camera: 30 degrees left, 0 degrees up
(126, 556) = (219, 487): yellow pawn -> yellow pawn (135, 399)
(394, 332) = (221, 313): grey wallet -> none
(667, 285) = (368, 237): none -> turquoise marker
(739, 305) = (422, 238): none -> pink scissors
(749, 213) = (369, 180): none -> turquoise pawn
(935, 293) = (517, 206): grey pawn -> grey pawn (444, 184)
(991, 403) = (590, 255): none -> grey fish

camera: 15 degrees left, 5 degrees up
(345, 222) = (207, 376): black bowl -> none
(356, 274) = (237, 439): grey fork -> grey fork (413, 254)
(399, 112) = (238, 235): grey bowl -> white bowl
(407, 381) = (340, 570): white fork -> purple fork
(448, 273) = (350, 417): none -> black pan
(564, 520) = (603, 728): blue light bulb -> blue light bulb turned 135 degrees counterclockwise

------------------------------

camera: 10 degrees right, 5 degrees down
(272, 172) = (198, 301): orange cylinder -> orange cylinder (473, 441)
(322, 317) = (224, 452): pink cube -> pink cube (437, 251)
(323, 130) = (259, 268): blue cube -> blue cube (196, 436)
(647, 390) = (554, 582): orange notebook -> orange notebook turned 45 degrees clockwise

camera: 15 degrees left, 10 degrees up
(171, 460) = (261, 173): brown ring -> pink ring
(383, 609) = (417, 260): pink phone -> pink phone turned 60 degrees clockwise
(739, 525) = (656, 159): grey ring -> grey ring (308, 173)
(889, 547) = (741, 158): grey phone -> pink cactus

------------------------------

» **WHAT IS REQUIRED**:
The reply should consist solely of the lines above from the one that has "(991, 403) = (590, 255): none -> grey fish" through the one that has "(399, 112) = (238, 235): grey", reproduced exactly.

» **RESULT FOR THIS TASK**:
(991, 403) = (590, 255): none -> grey fish

camera: 15 degrees left, 5 degrees up
(345, 222) = (207, 376): black bowl -> none
(356, 274) = (237, 439): grey fork -> grey fork (413, 254)
(399, 112) = (238, 235): grey bowl -> white bowl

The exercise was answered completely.